THE PROBLEM:
Set down exactly the lines below between the line holding "R6: 82 (GND, N_4) -> none" and the line holding "Q1: PNP (B N_8, C", inclusive; no other line belongs in the answer.

Stored data entries:
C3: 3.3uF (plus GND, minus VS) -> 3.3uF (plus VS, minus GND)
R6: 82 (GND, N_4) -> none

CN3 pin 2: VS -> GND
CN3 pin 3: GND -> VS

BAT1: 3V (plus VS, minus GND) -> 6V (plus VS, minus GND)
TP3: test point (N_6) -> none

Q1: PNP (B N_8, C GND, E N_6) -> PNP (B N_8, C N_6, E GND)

---

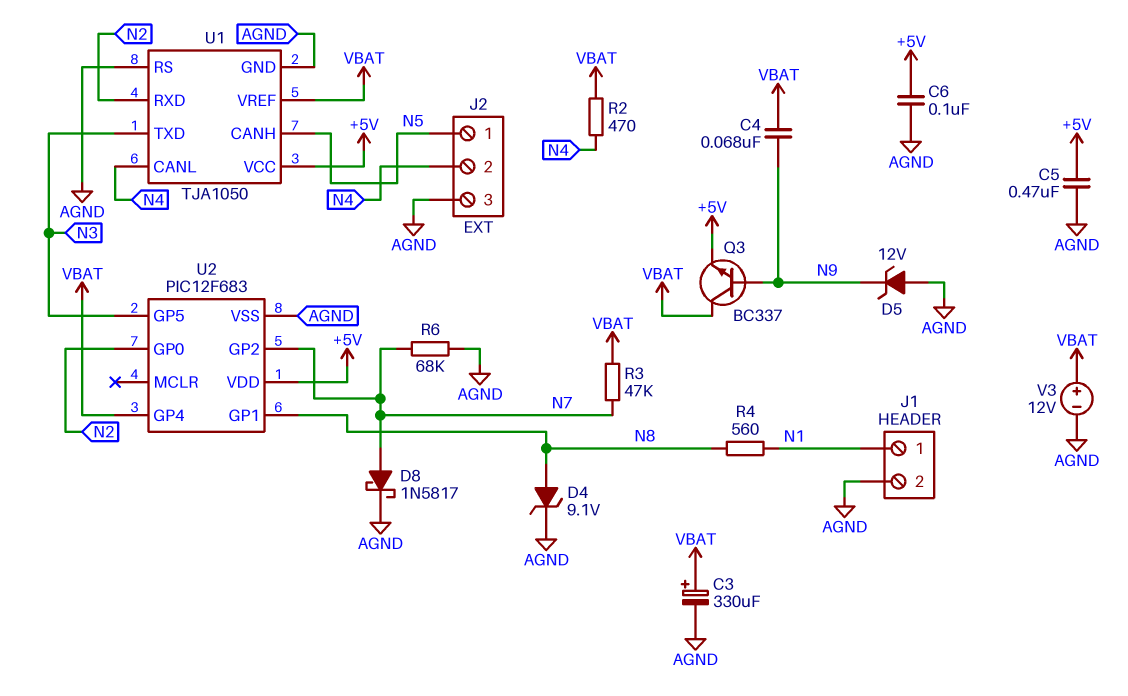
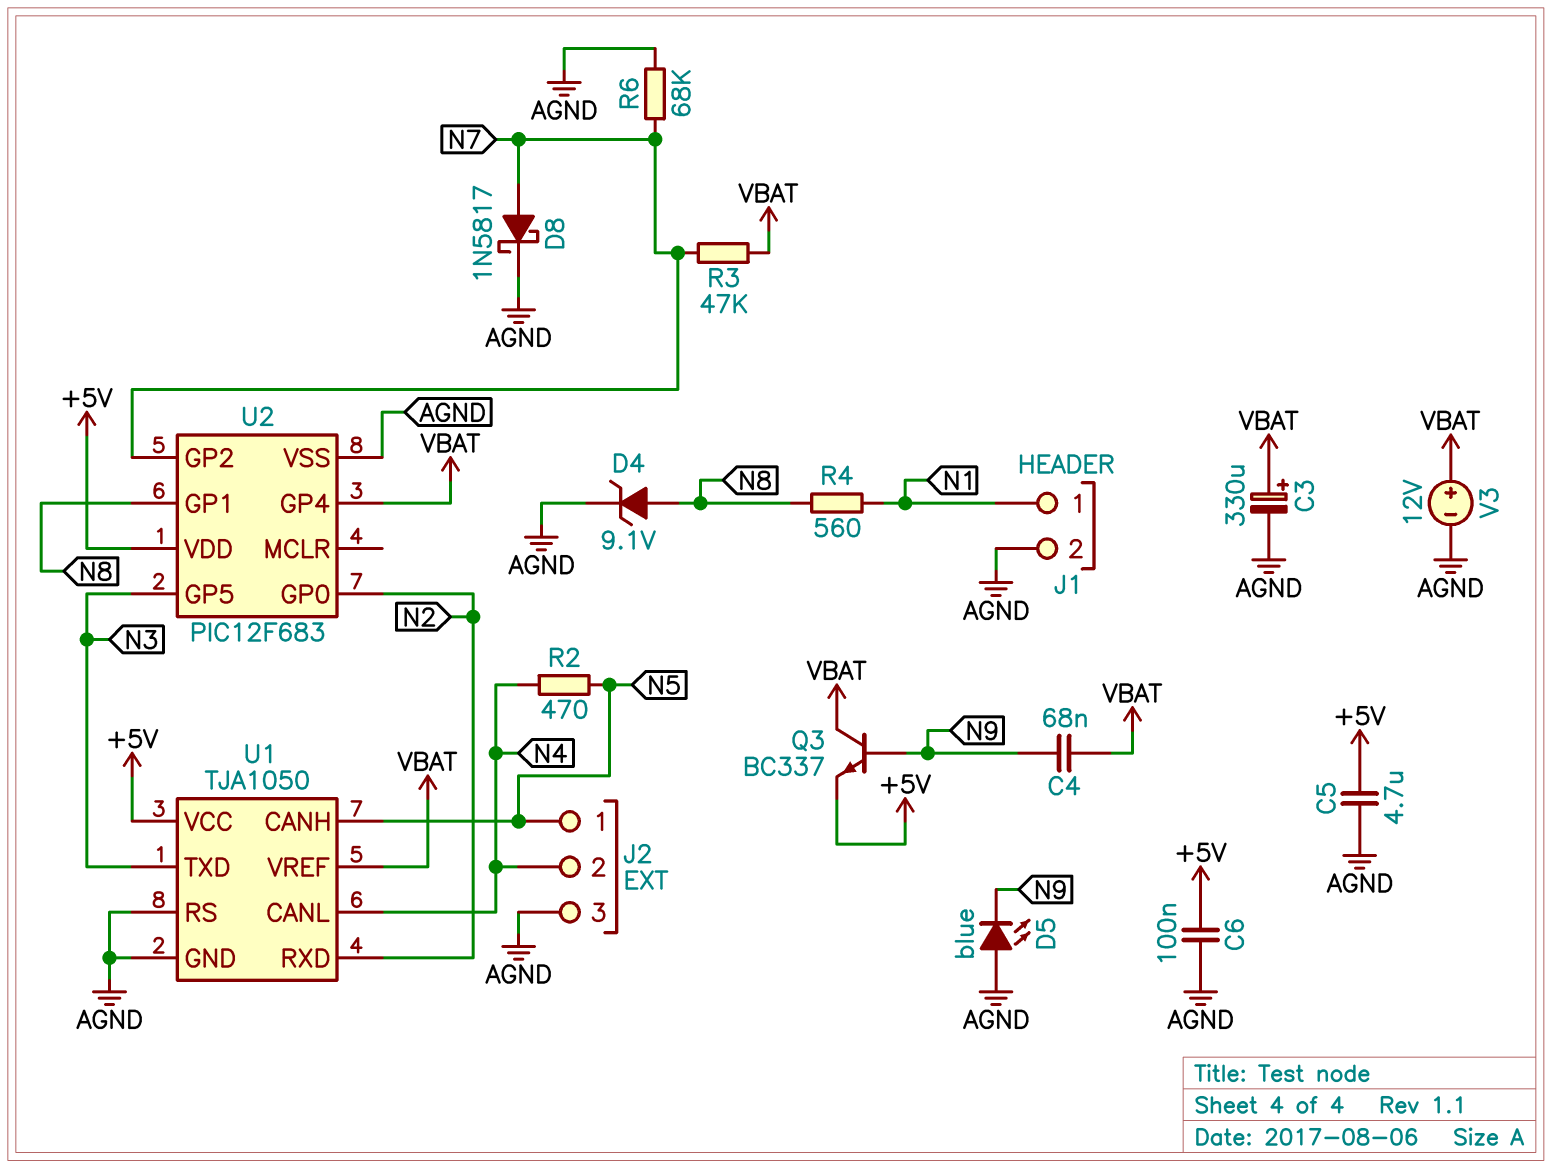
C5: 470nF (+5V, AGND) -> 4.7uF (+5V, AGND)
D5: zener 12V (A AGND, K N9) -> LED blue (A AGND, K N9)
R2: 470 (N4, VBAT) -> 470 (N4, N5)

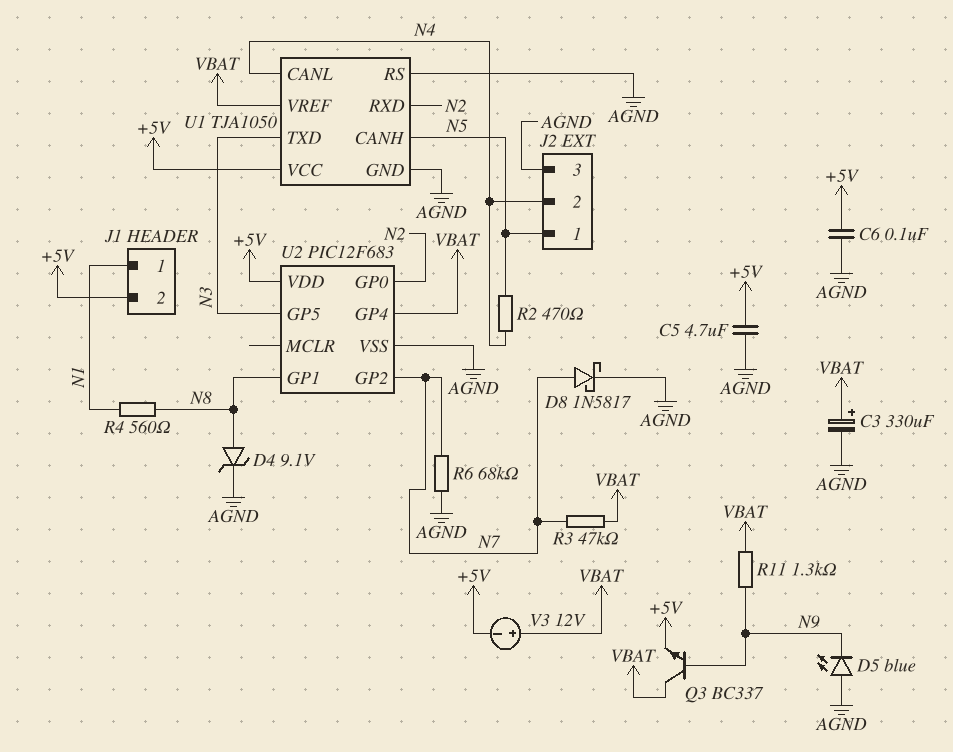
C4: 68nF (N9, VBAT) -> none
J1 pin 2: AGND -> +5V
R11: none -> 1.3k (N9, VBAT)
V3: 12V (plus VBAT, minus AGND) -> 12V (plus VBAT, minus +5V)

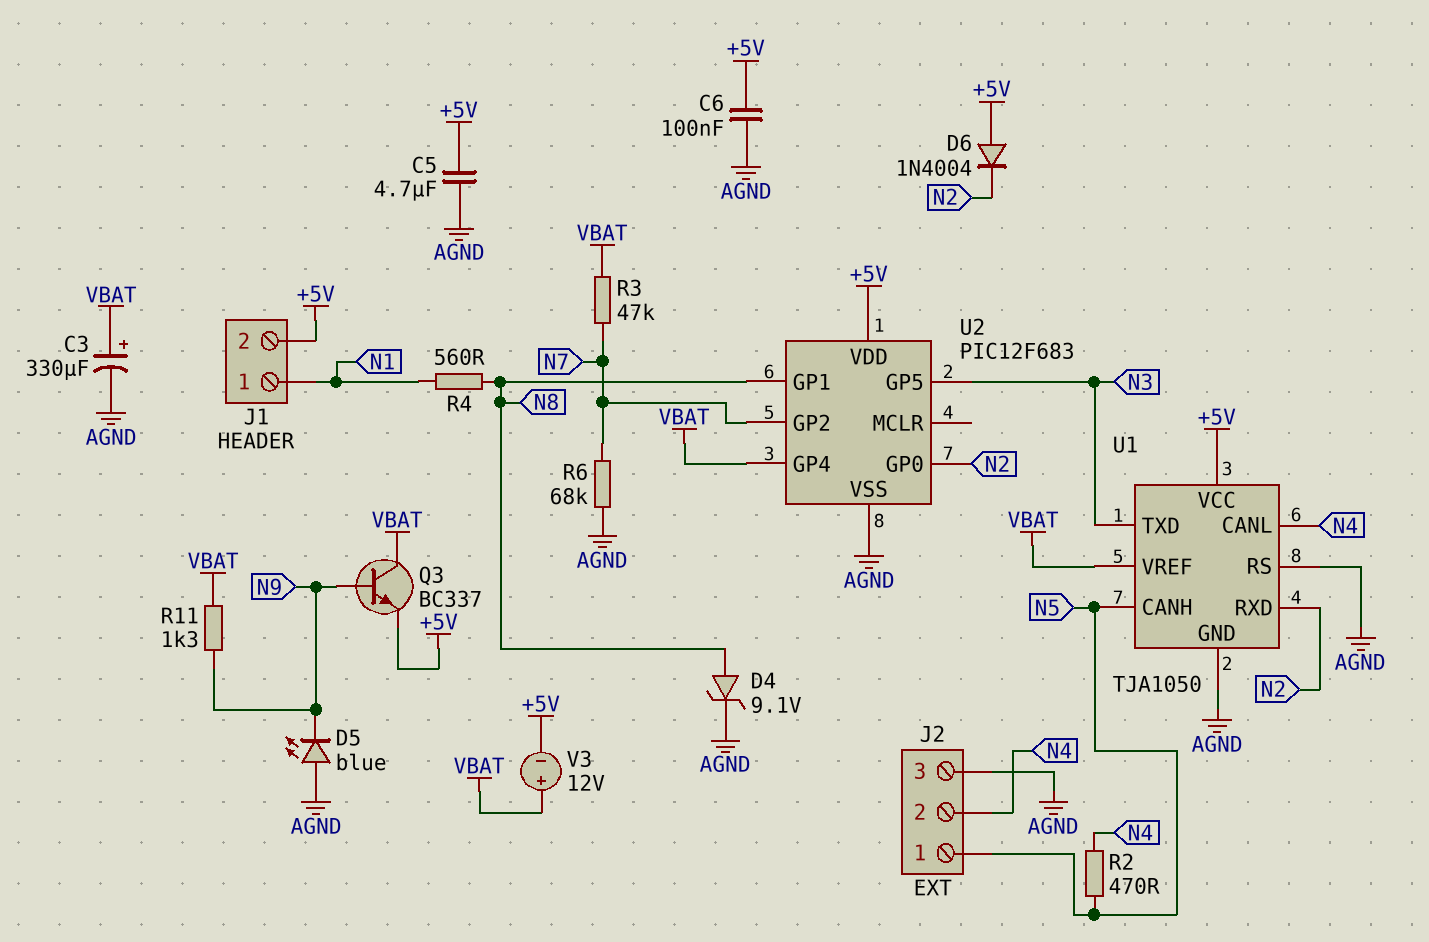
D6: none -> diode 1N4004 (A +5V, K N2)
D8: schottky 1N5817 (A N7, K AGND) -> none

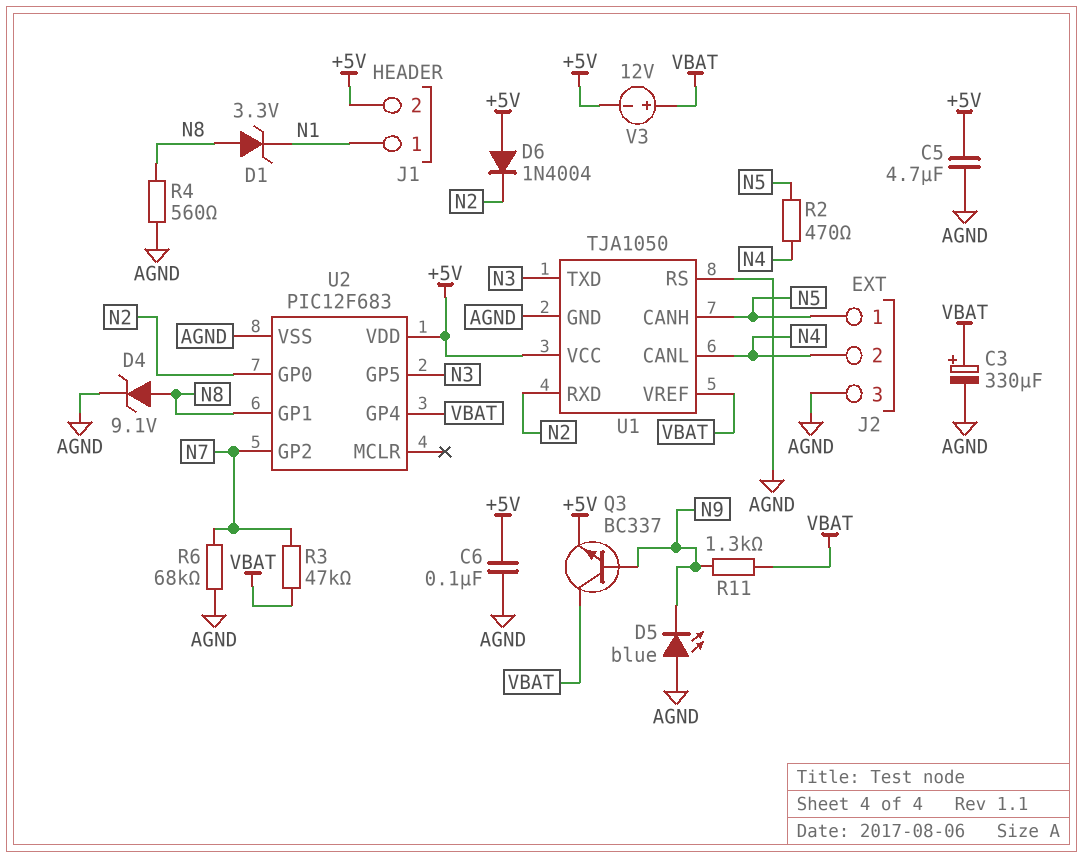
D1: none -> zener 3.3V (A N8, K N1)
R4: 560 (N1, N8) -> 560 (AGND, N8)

ANSWER SECTION:
R6: 82 (GND, N_4) -> none

CN3 pin 2: VS -> GND
CN3 pin 3: GND -> VS

BAT1: 3V (plus VS, minus GND) -> 6V (plus VS, minus GND)
TP3: test point (N_6) -> none

Q1: PNP (B N_8, C GND, E N_6) -> PNP (B N_8, C N_6, E GND)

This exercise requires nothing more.